> _PROBLEM REQUIREMENTS_: Without including any pictures, give back all of the data exactly.

> _LISTED RECORDS_:
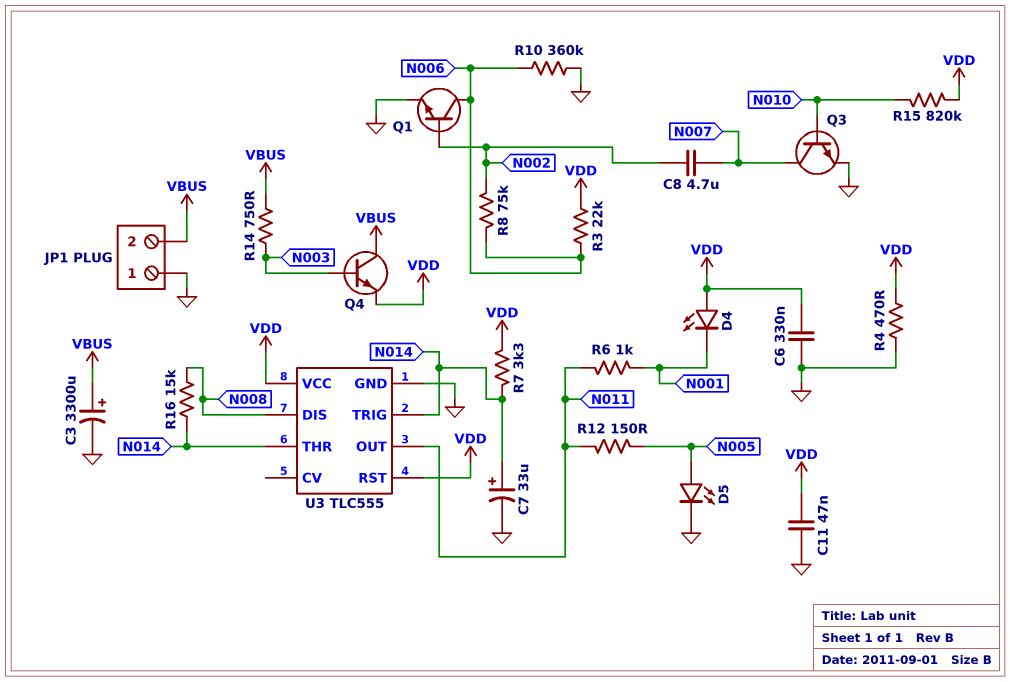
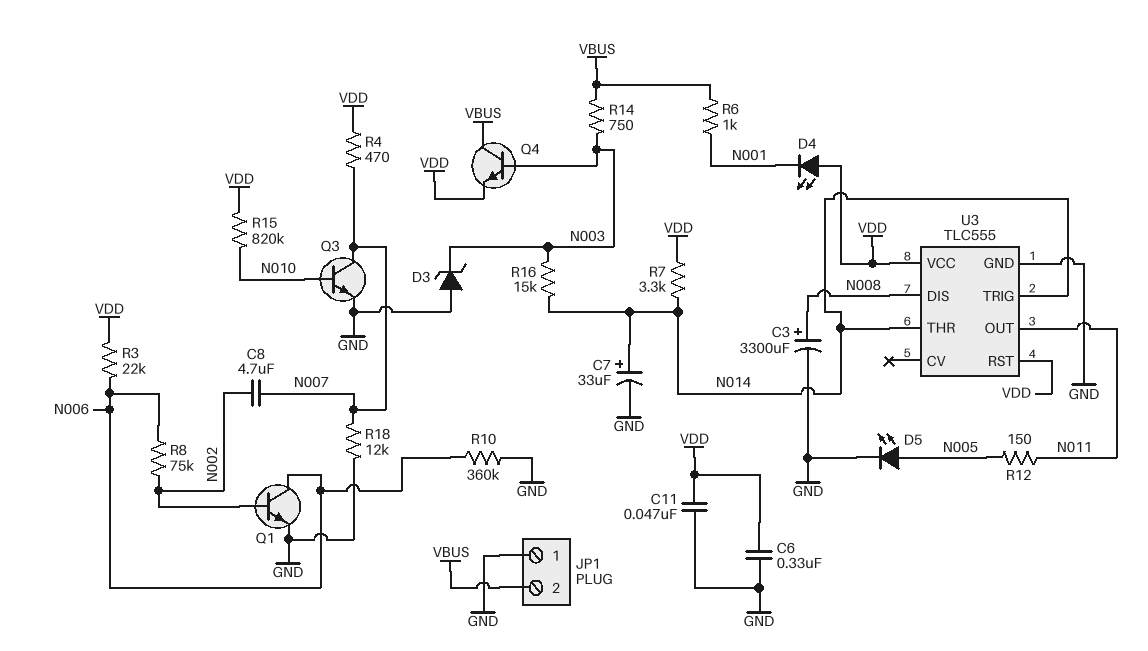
C3: 3300uF (plus VBUS, minus GND) -> 3300uF (plus N008, minus GND)
D3: none -> zener (A GND, K N003)
R4: 470 (GND, VDD) -> 470 (N007, VDD)
R6: 1k (N001, N011) -> 1k (N001, VBUS)
R16: 15k (N008, N014) -> 15k (N003, N014)
R18: none -> 12k (GND, N007)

> _RESPONSE AREA_:
C3: 3300uF (plus VBUS, minus GND) -> 3300uF (plus N008, minus GND)
D3: none -> zener (A GND, K N003)
R4: 470 (GND, VDD) -> 470 (N007, VDD)
R6: 1k (N001, N011) -> 1k (N001, VBUS)
R16: 15k (N008, N014) -> 15k (N003, N014)
R18: none -> 12k (GND, N007)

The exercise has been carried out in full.